Exercise data:
..............................
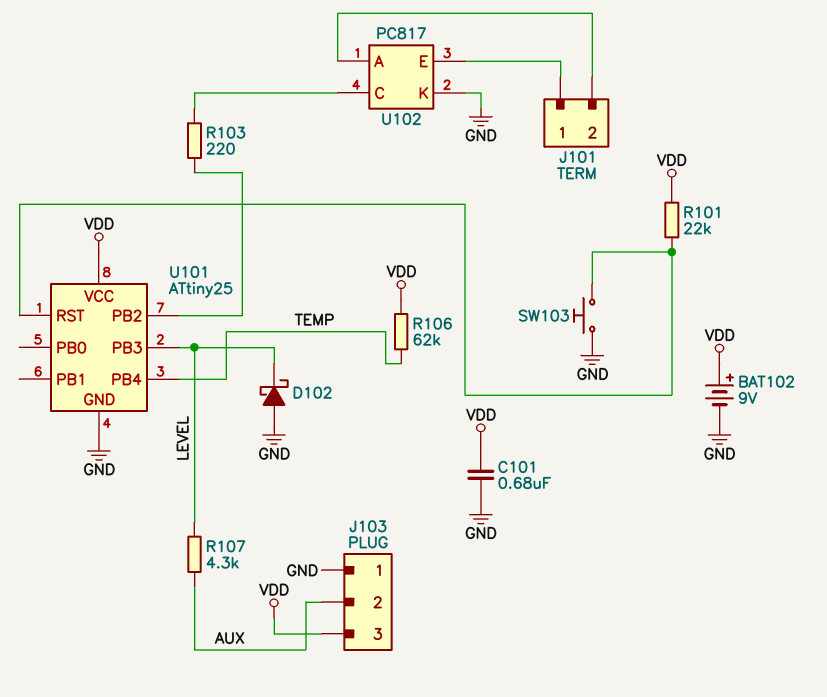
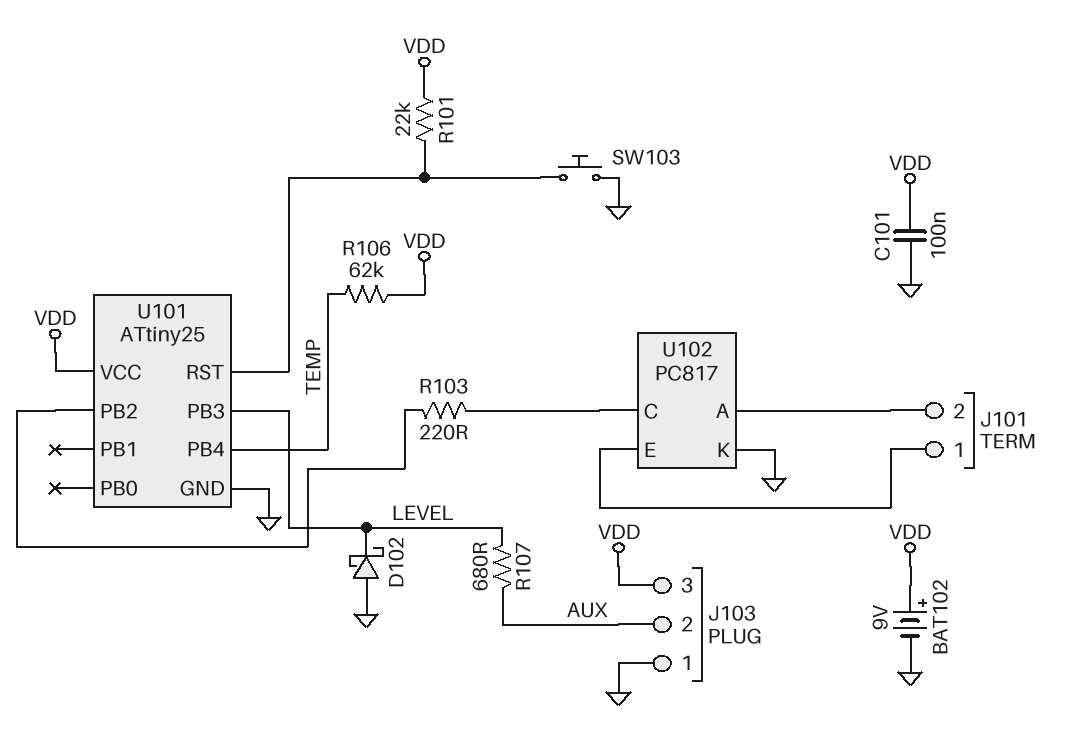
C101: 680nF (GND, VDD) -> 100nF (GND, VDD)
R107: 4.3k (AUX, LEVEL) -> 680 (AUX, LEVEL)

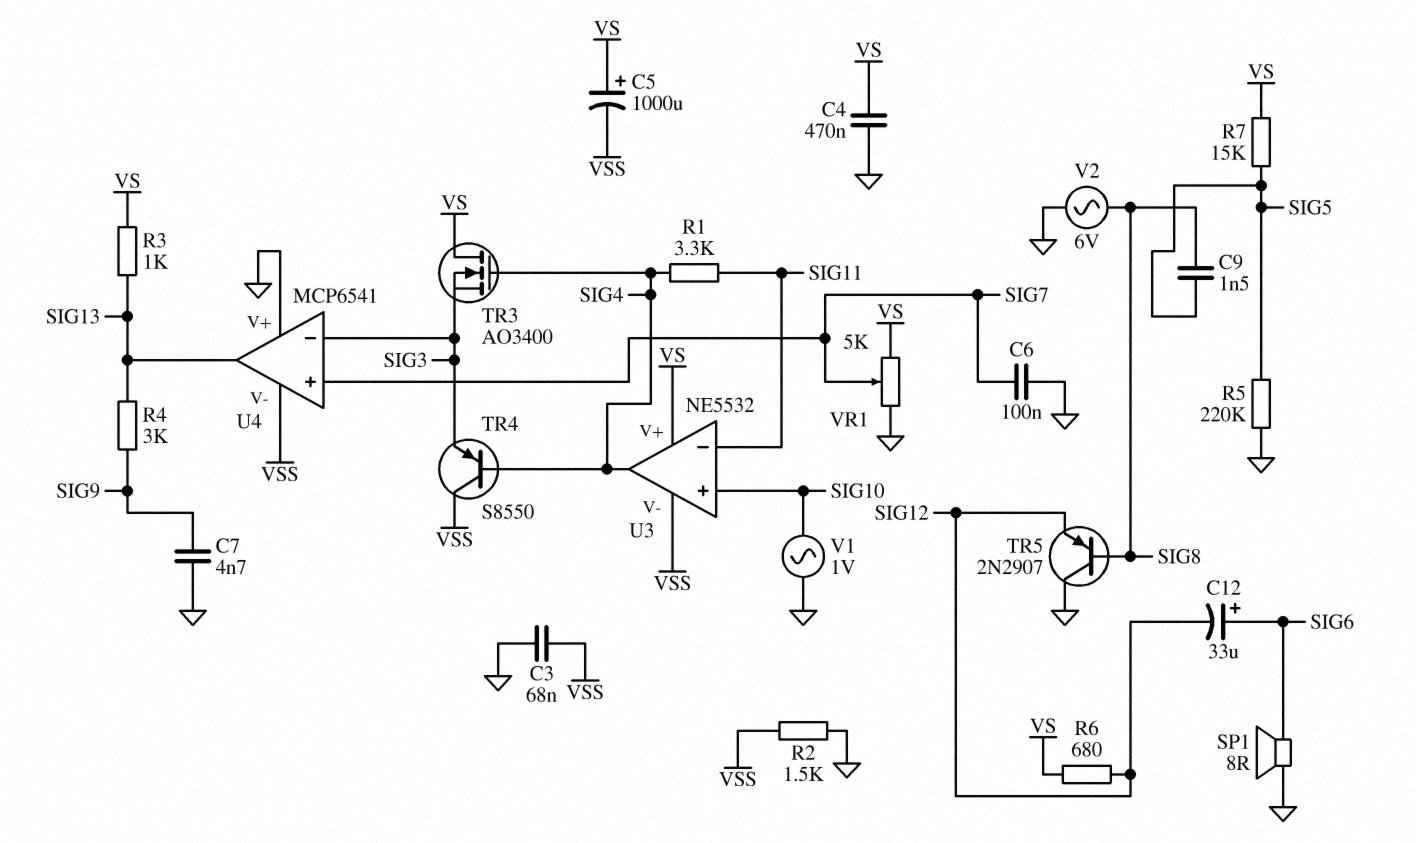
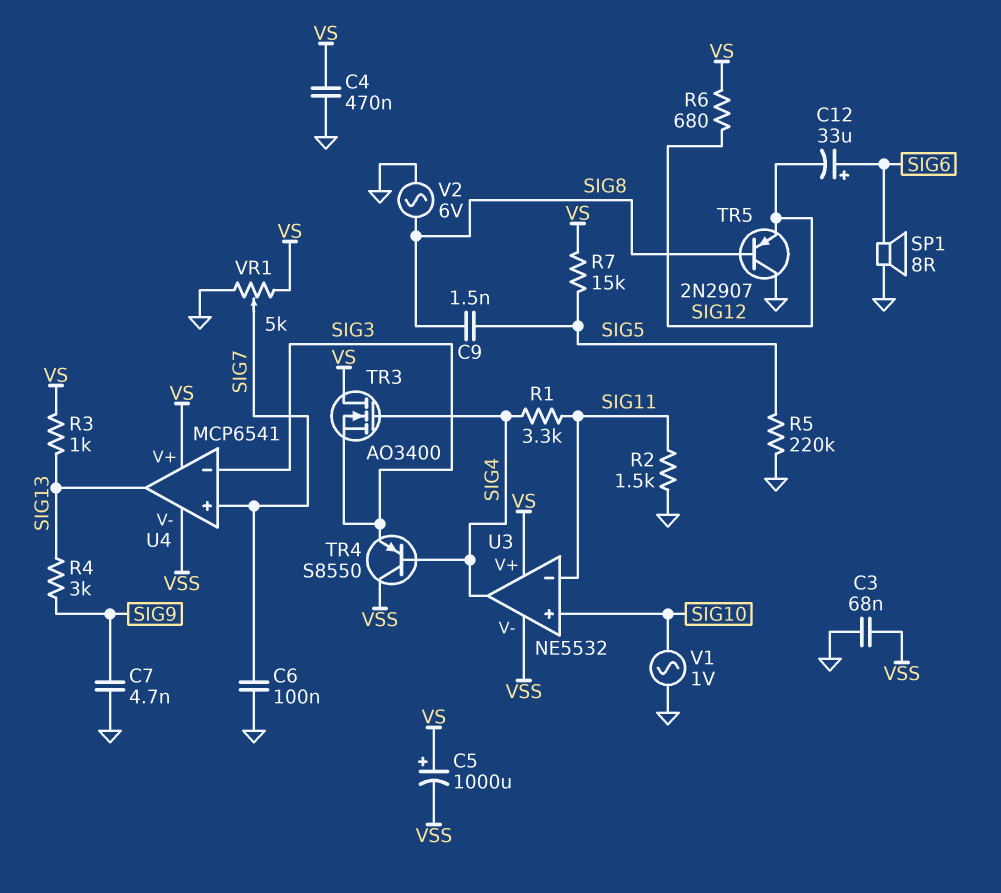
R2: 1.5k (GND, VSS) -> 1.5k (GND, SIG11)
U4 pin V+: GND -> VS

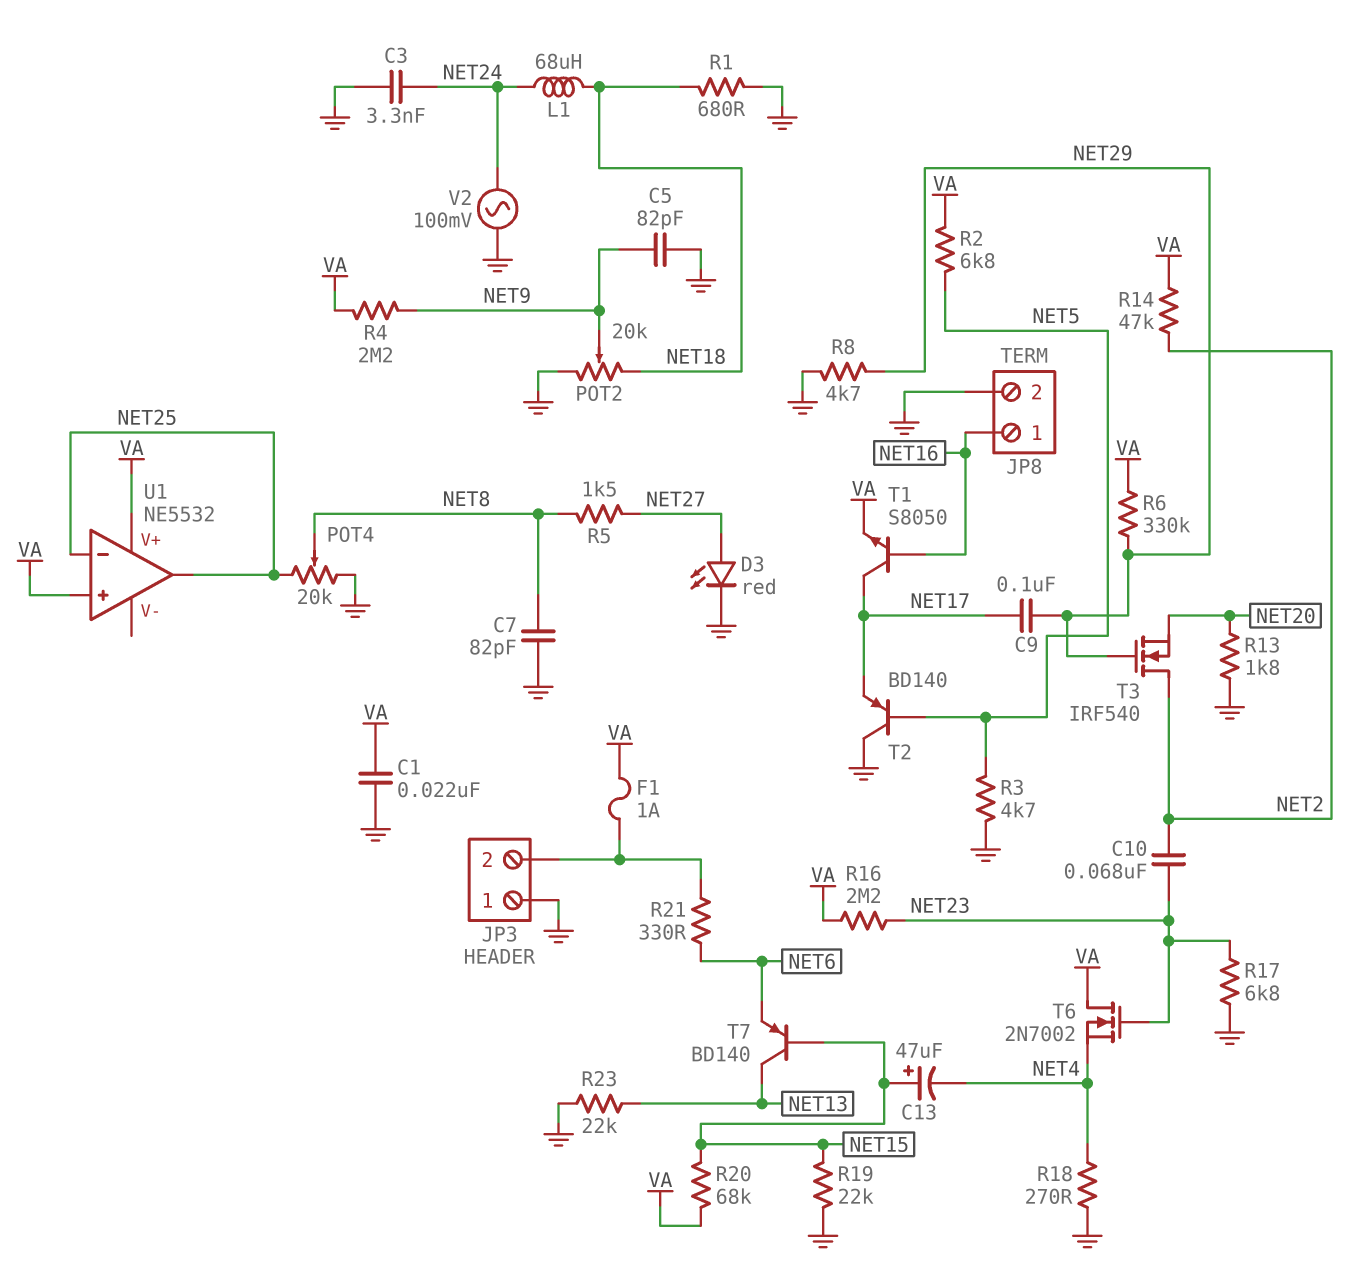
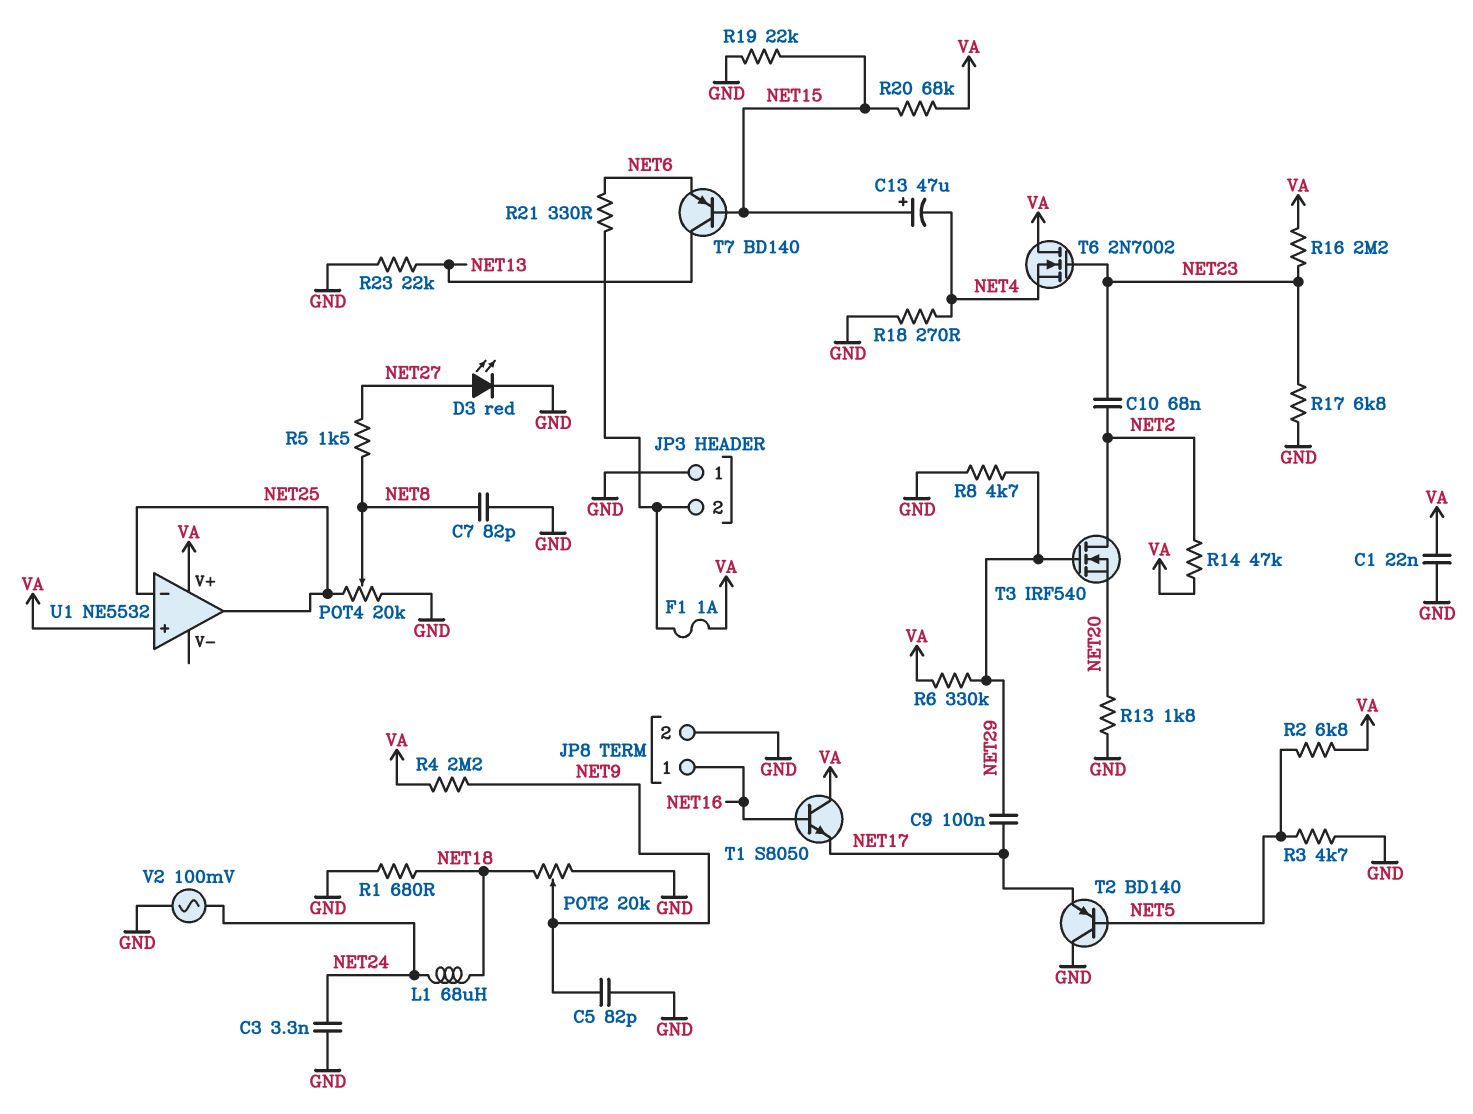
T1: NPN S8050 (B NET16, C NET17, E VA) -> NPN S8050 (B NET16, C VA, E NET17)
..............................
What is being asked: Both the line containing "R2: 1.5k (GND, VSS) -> 1.5k (GND, SIG11)" and the last line of the records above belong in the exact copy, along with every line between them; pictures do not.

Output for this exercise:
R2: 1.5k (GND, VSS) -> 1.5k (GND, SIG11)
U4 pin V+: GND -> VS

T1: NPN S8050 (B NET16, C NET17, E VA) -> NPN S8050 (B NET16, C VA, E NET17)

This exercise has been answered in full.